Your task -
This exercise calls for every record to be returned exactly, with pictures removed.

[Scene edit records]
—————

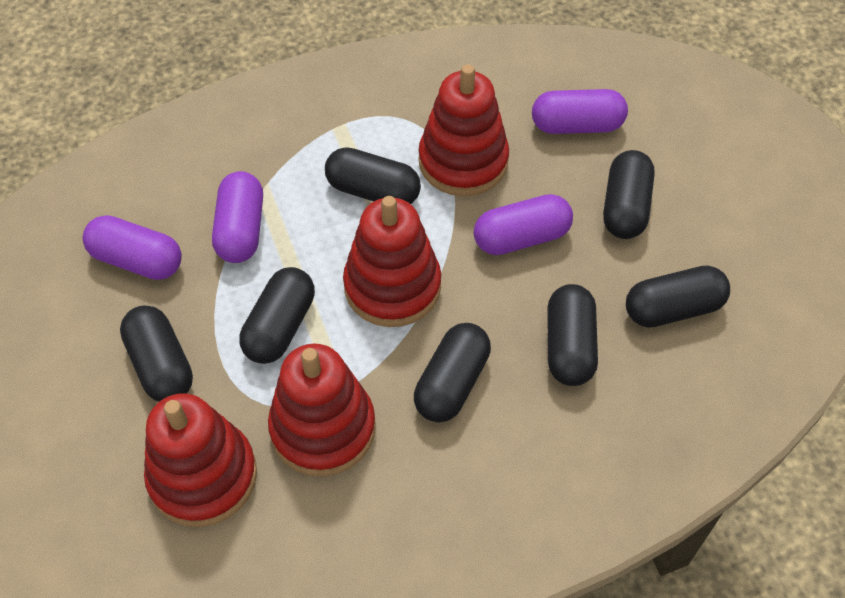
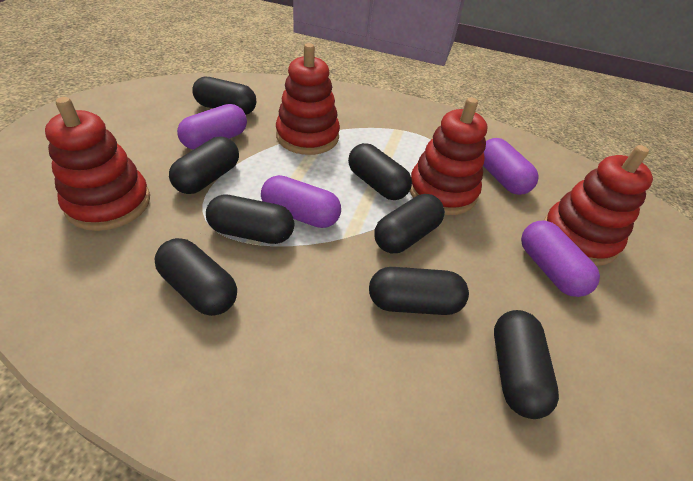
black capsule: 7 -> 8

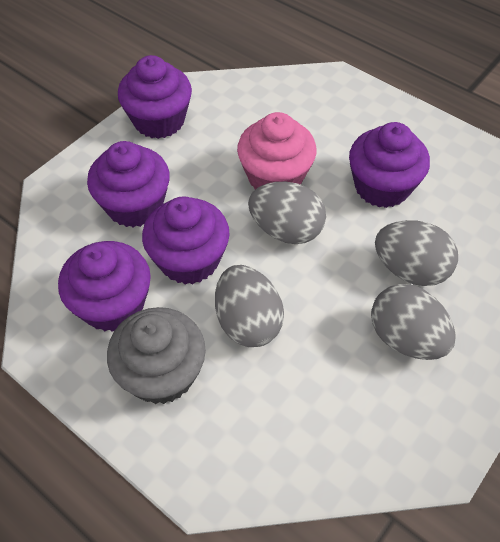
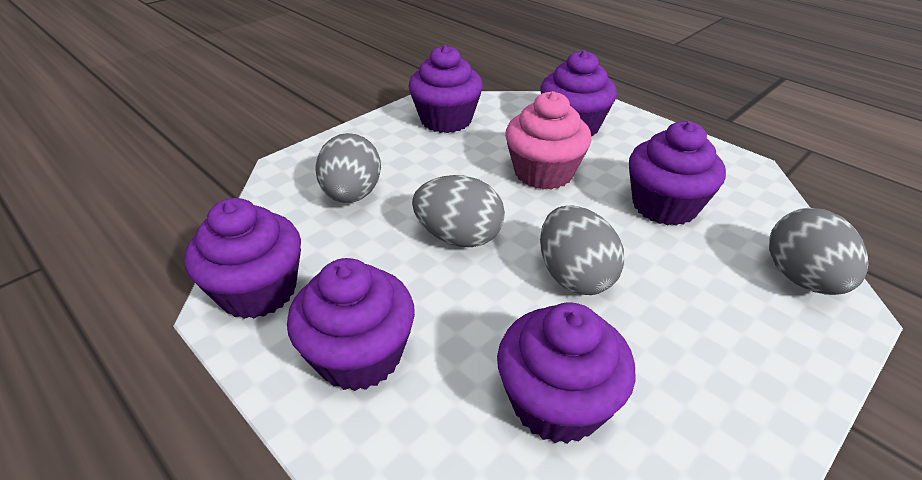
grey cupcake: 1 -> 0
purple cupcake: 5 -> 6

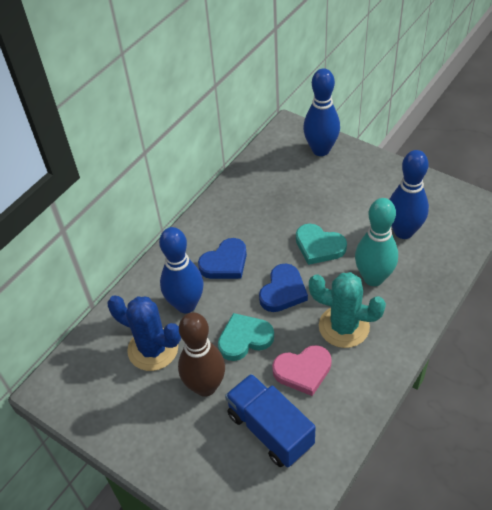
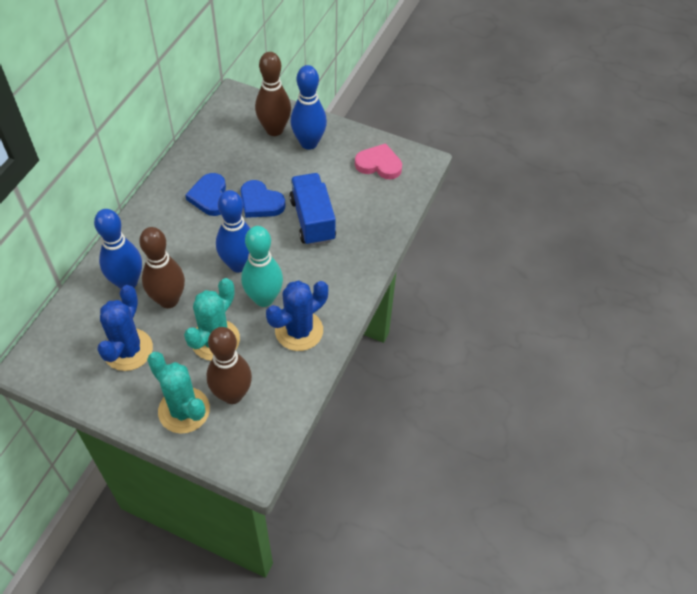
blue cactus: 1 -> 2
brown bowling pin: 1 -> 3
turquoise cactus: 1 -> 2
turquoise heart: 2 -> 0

—————

Answer to this exercise -
black capsule: 7 -> 8

grey cupcake: 1 -> 0
purple cupcake: 5 -> 6

blue cactus: 1 -> 2
brown bowling pin: 1 -> 3
turquoise cactus: 1 -> 2
turquoise heart: 2 -> 0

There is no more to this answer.